§ Information:
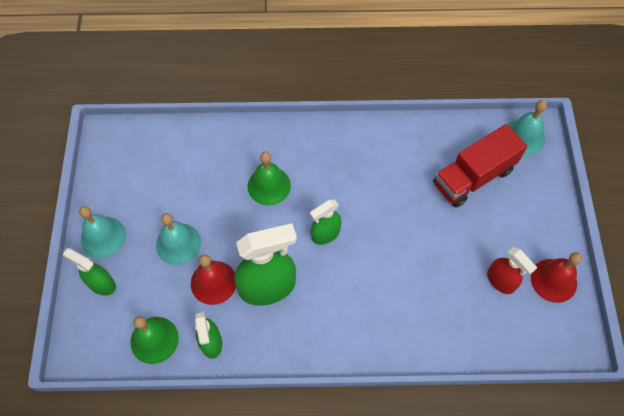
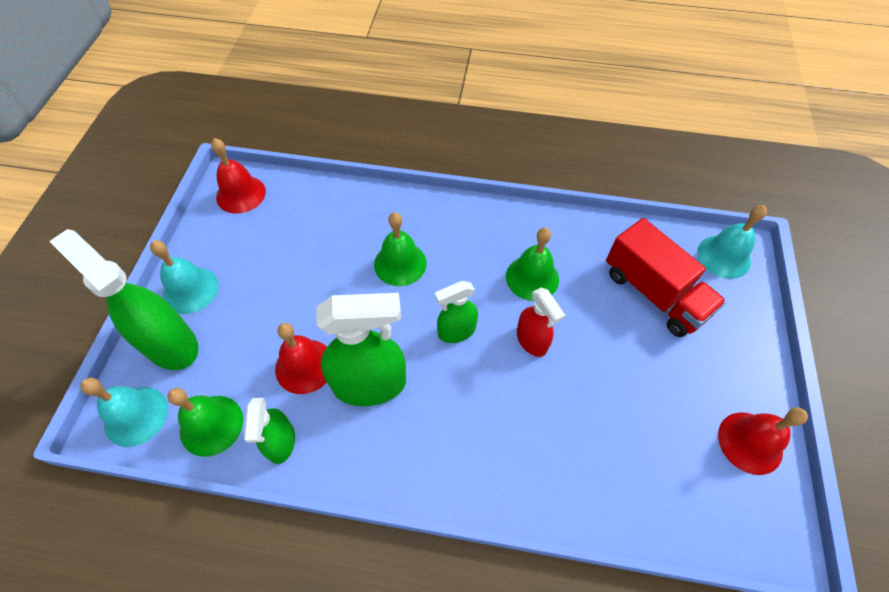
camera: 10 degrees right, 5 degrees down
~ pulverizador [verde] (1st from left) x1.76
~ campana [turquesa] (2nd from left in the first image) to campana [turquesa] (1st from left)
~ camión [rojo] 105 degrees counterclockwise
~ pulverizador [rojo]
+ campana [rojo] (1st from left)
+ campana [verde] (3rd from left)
...
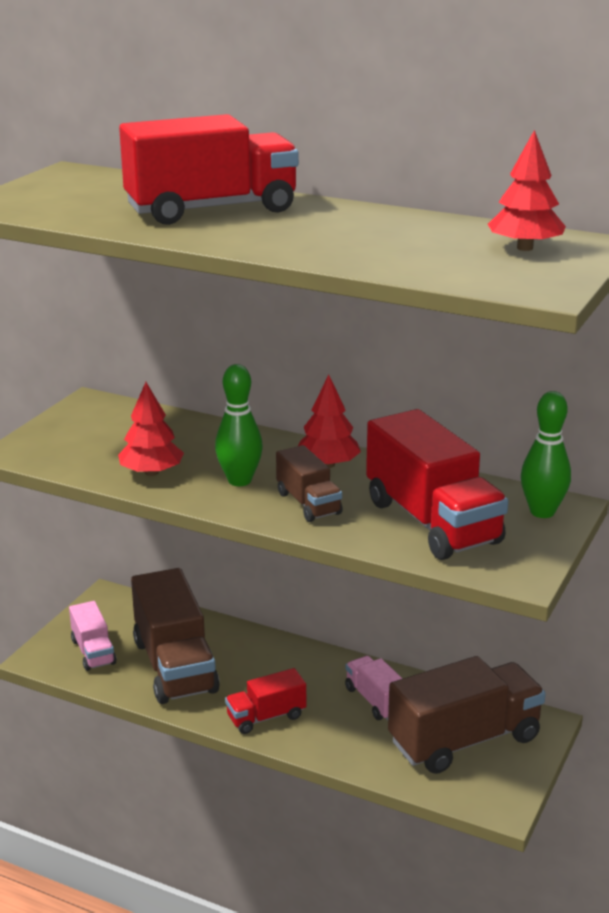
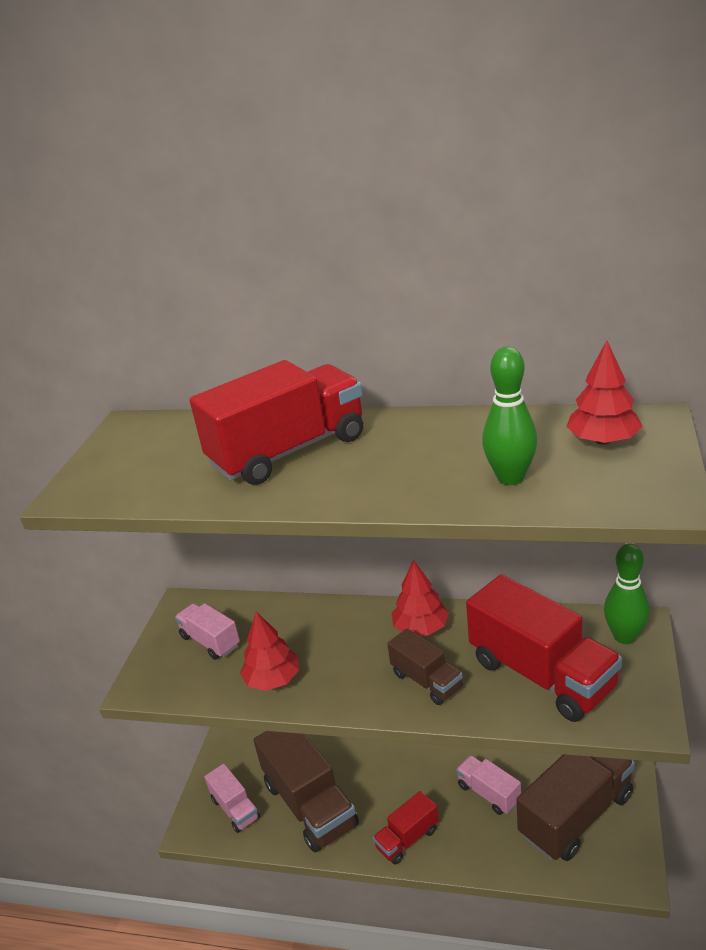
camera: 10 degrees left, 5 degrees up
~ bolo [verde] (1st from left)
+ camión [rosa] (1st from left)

§ What the task asks: Some of the data mentions "from". Copy every line where it does.

§ Solution:
~ pulverizador [verde] (1st from left) x1.76
~ campana [turquesa] (2nd from left in the first image) to campana [turquesa] (1st from left)
+ campana [rojo] (1st from left)
+ campana [verde] (3rd from left)
~ bolo [verde] (1st from left)
+ camión [rosa] (1st from left)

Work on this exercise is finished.